start Input material

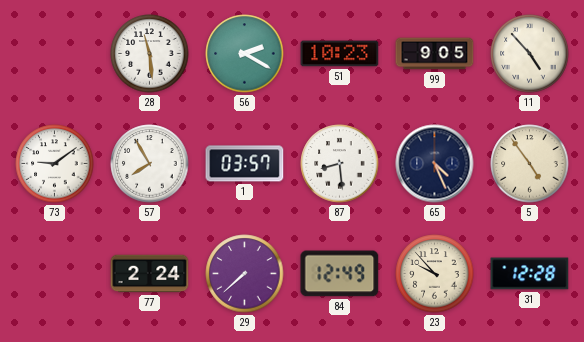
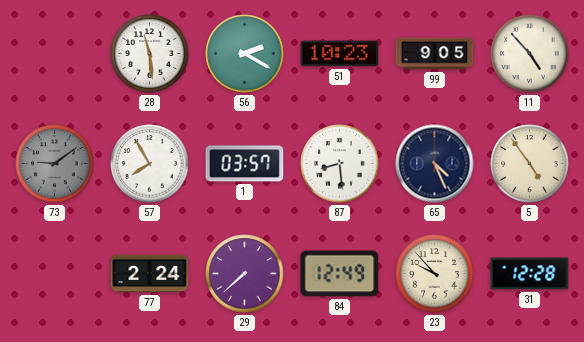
73 dial: white -> grey
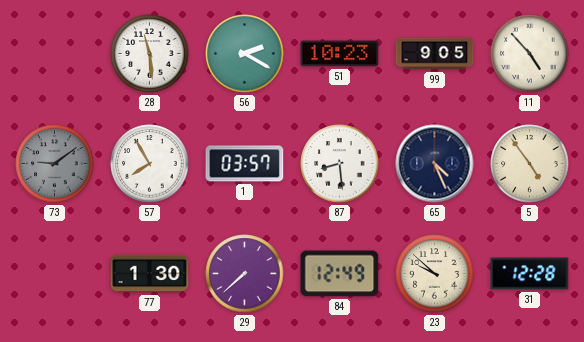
77: 2:24 -> 1:30
23: 9:53 -> 9:52
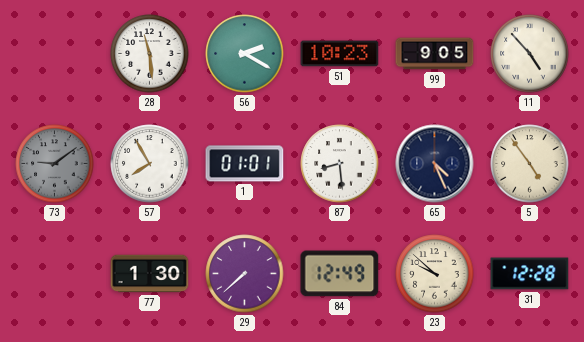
1: 03:57 -> 01:01
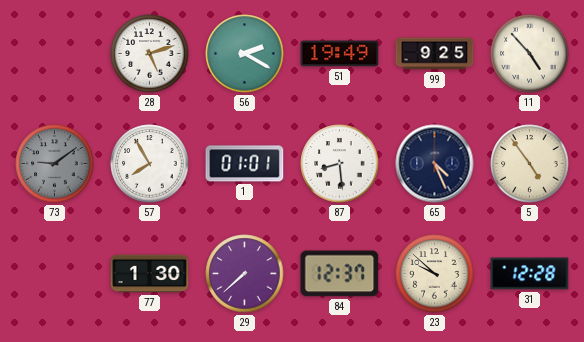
28: 11:29 -> 5:12
51: 10:23 -> 19:49
99: 9:05 -> 9:25
84: 12:49 -> 12:37
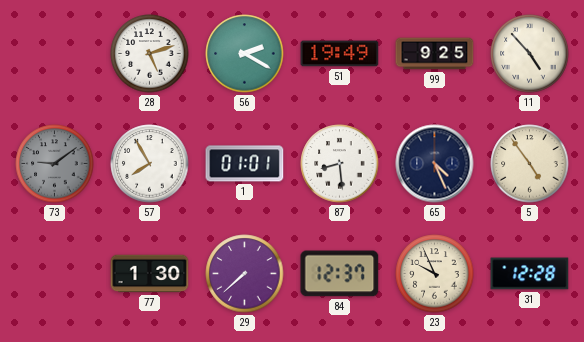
23: 9:52 -> 9:56
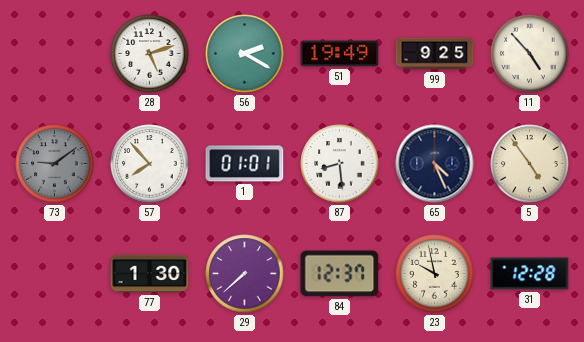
57: 7:55 -> 7:53
23: 9:56 -> 9:58
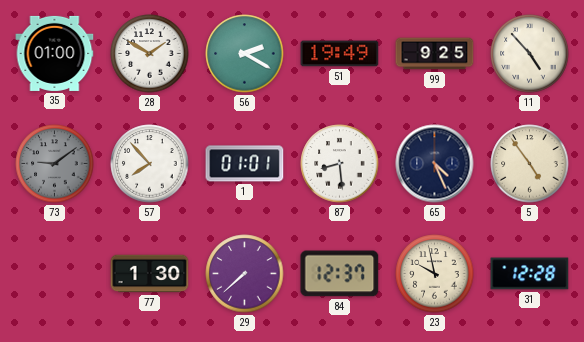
35: none -> 01:00
28: 5:12 -> 1:50
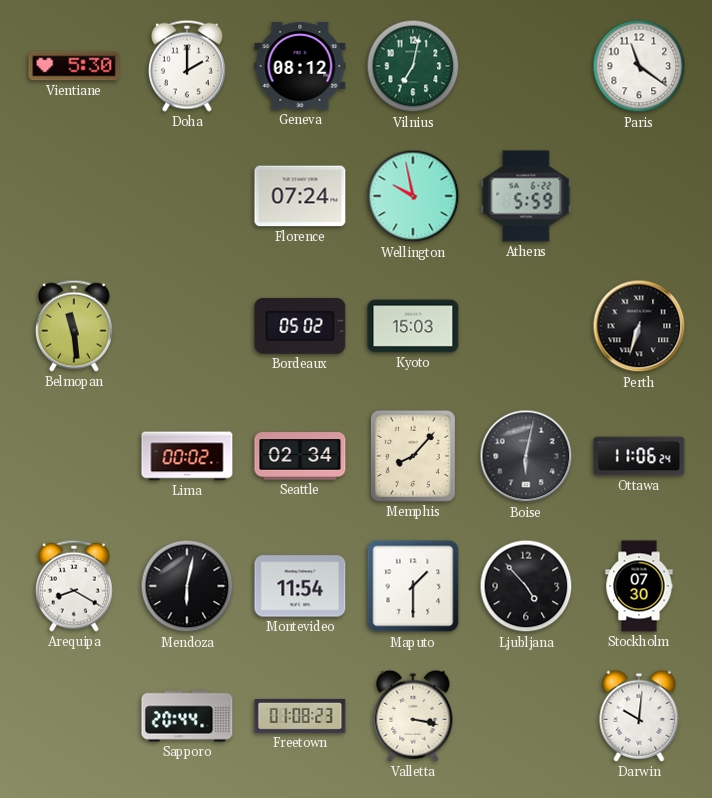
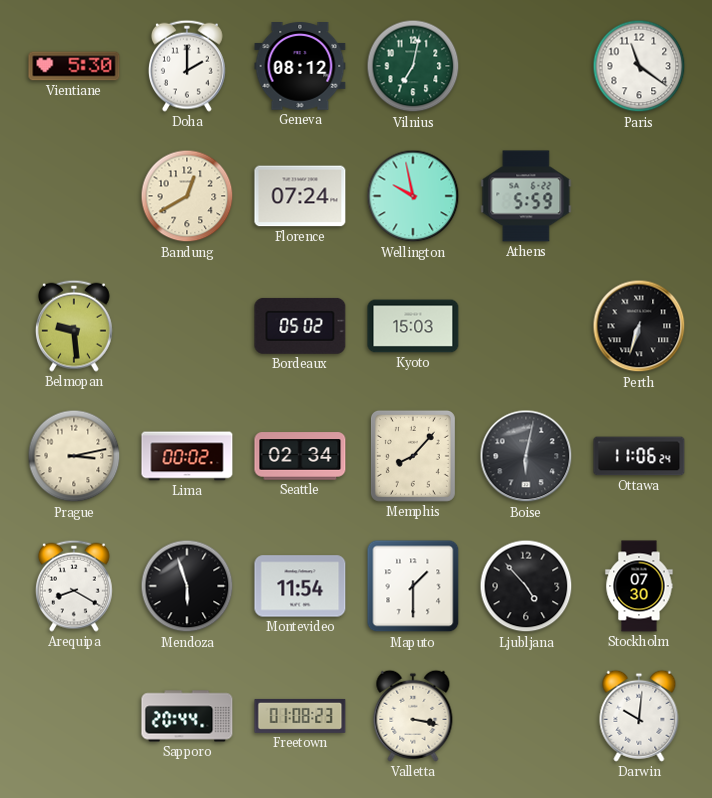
Bandung: none -> 12:40
Belmopan: 11:29 -> 9:29
Prague: none -> 3:13
Mendoza: 6:02 -> 5:57
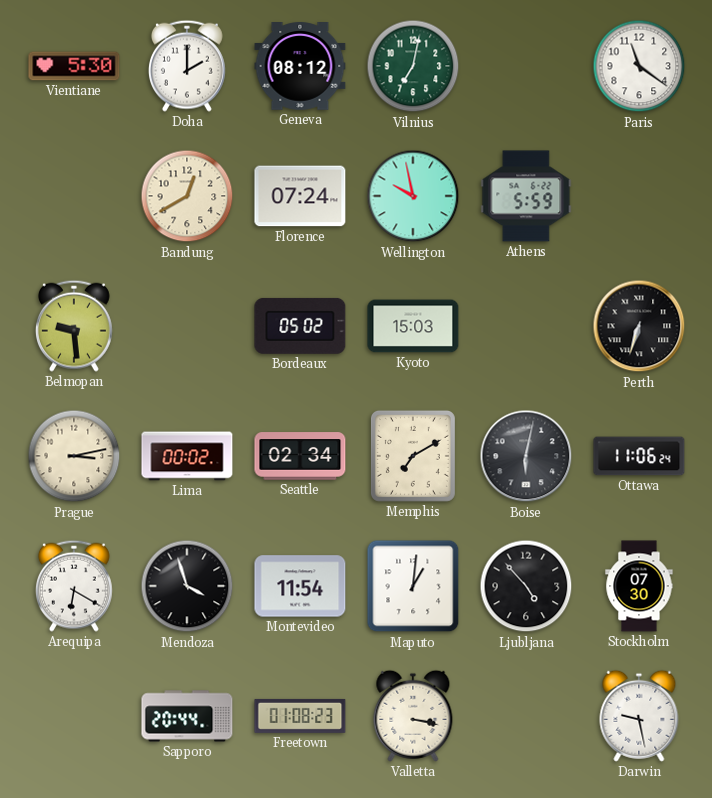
Memphis: 8:07 -> 7:10
Arequipa: 8:20 -> 6:20
Mendoza: 5:57 -> 3:57
Maputo: 1:30 -> 1:01
Darwin: 10:01 -> 9:28
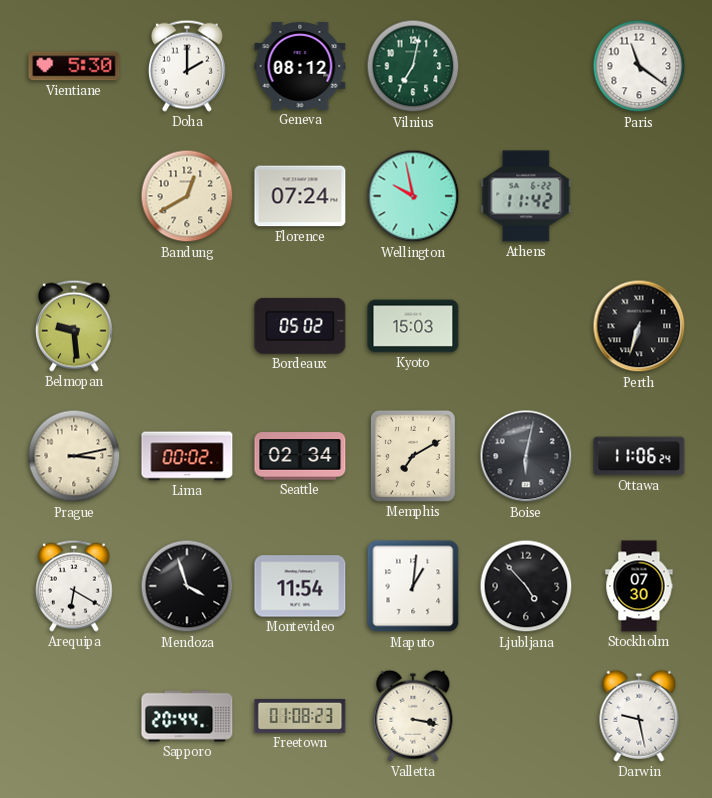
Athens: 5:59 -> 11:42
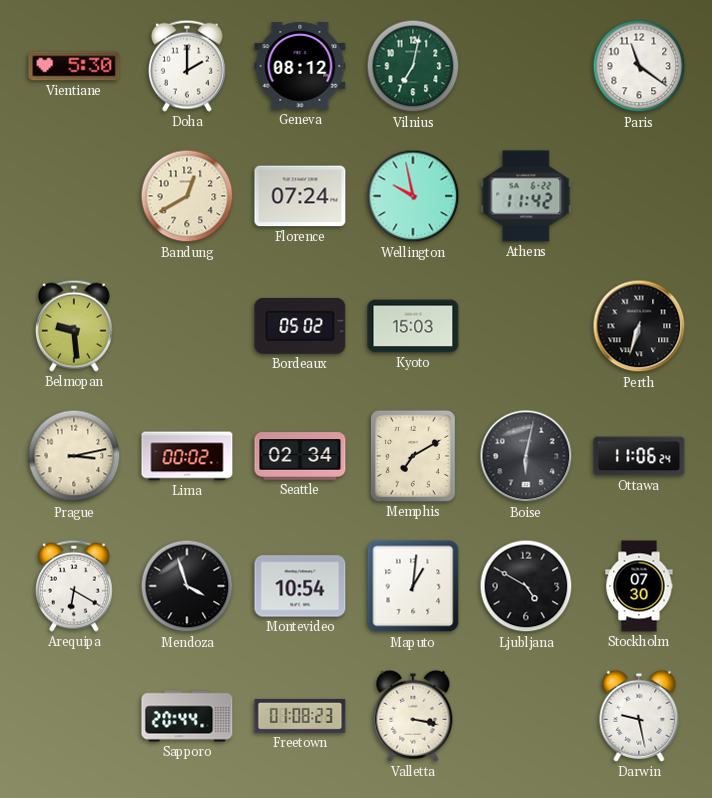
Montevideo: 11:54 -> 10:54
Ljubljana: 4:53 -> 4:50
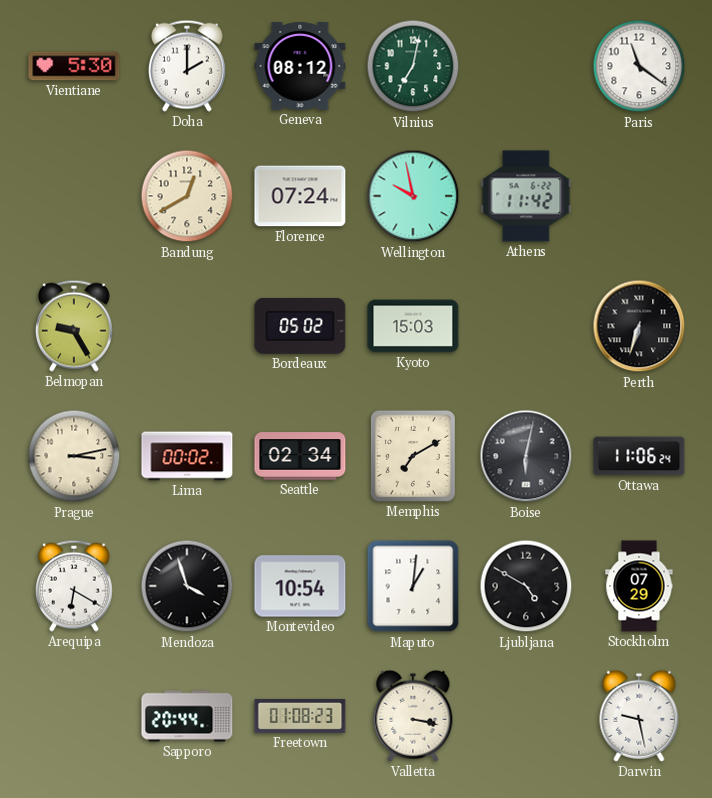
Belmopan: 9:29 -> 9:25
Stockholm: 07:30 -> 07:29
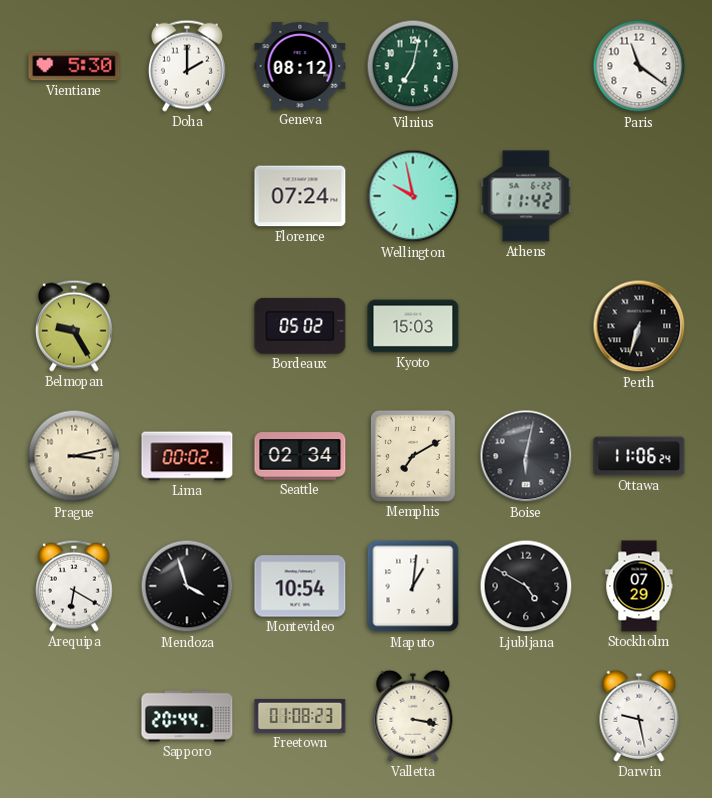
Bandung: 12:40 -> none
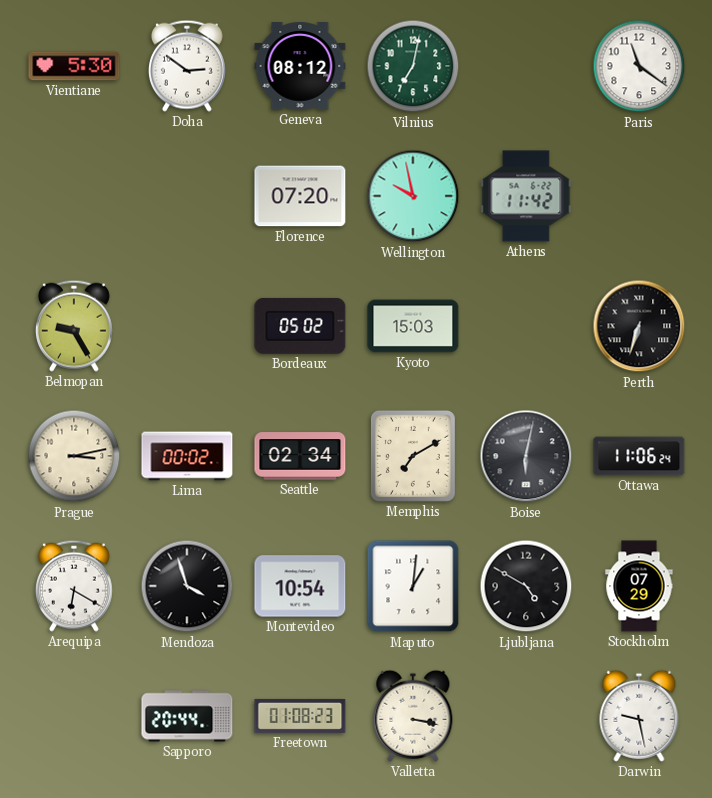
Doha: 2:00 -> 2:51
Florence: 07:24 -> 07:20
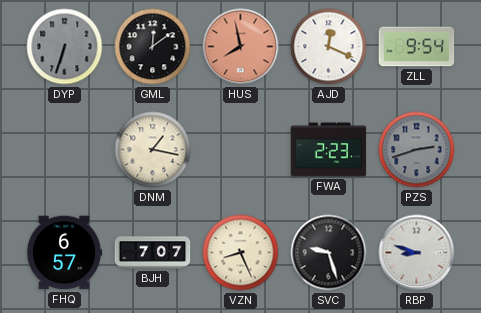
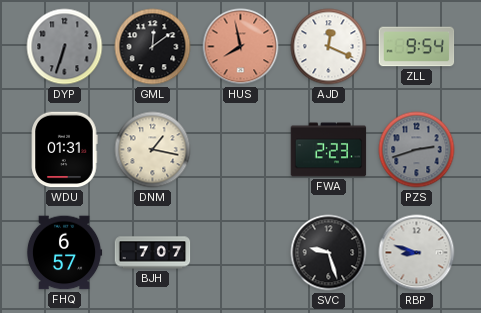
WDU: none -> 01:31
VZN: 8:26 -> none
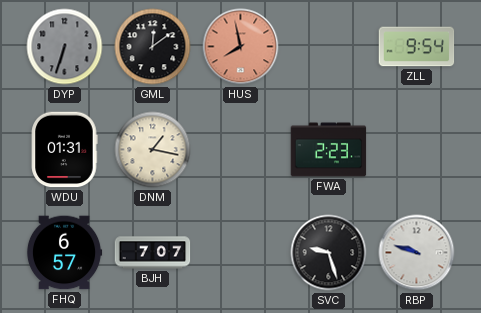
AJD: 12:19 -> none
PZS: 2:42 -> none
RBP: 8:48 -> 9:48
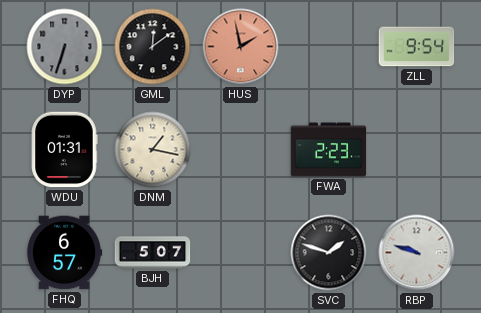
HUS: 7:58 -> 1:58
BJH: 7:07 -> 5:07
SVC: 9:27 -> 1:48
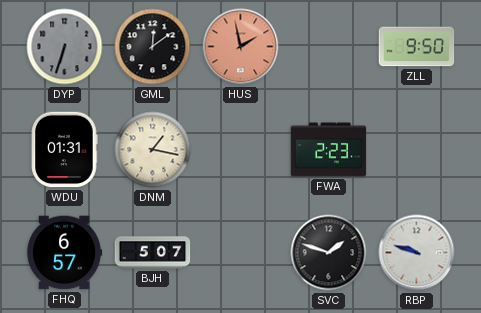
ZLL: 9:54 -> 9:50
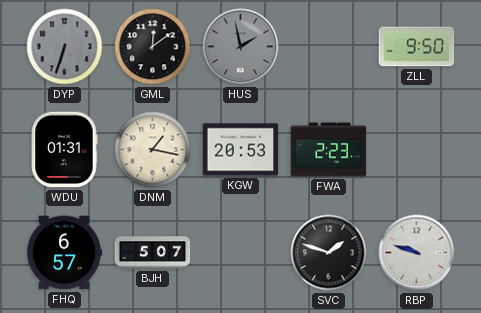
HUS dial: salmon -> grey
KGW: none -> 20:53
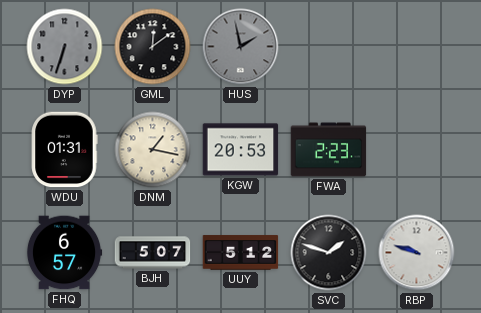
ZLL: 9:50 -> none
UUY: none -> 5:12
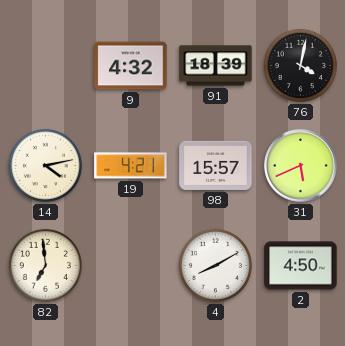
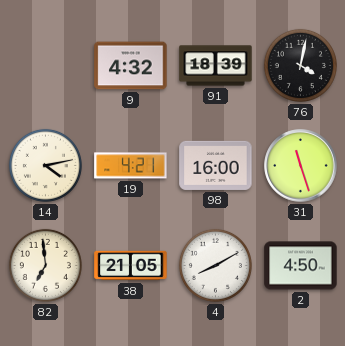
98: 15:57 -> 16:00
31: 5:41 -> 11:27
38: none -> 21:05
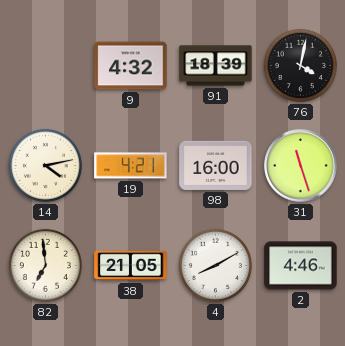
2: 4:50 -> 4:46
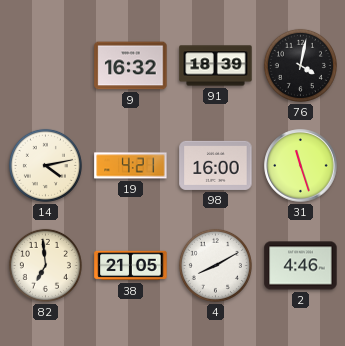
9: 4:32 -> 16:32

end Input material

Update the whole listing above by replacing "dial" with "face" wherever it appears and leaving everything else unchanged. Write out only the text lines and leave out the picture lines.

73 face: white -> grey
77: 2:24 -> 1:30
23: 9:53 -> 9:52
1: 03:57 -> 01:01
28: 11:29 -> 5:12
51: 10:23 -> 19:49
99: 9:05 -> 9:25
84: 12:49 -> 12:37
23: 9:52 -> 9:56
57: 7:55 -> 7:53
23: 9:56 -> 9:58
35: none -> 01:00
28: 5:12 -> 1:50
Bandung: none -> 12:40
Belmopan: 11:29 -> 9:29
Prague: none -> 3:13
Mendoza: 6:02 -> 5:57
Memphis: 8:07 -> 7:10
Arequipa: 8:20 -> 6:20
Mendoza: 5:57 -> 3:57
Maputo: 1:30 -> 1:01
Darwin: 10:01 -> 9:28
Athens: 5:59 -> 11:42
Montevideo: 11:54 -> 10:54
Ljubljana: 4:53 -> 4:50
Belmopan: 9:29 -> 9:25
Stockholm: 07:30 -> 07:29
Bandung: 12:40 -> none
Doha: 2:00 -> 2:51
Florence: 07:24 -> 07:20
WDU: none -> 01:31
VZN: 8:26 -> none
AJD: 12:19 -> none
PZS: 2:42 -> none
RBP: 8:48 -> 9:48
HUS: 7:58 -> 1:58
BJH: 7:07 -> 5:07
SVC: 9:27 -> 1:48
ZLL: 9:54 -> 9:50
HUS face: salmon -> grey
KGW: none -> 20:53
ZLL: 9:50 -> none
UUY: none -> 5:12
98: 15:57 -> 16:00
31: 5:41 -> 11:27
38: none -> 21:05
2: 4:50 -> 4:46
9: 4:32 -> 16:32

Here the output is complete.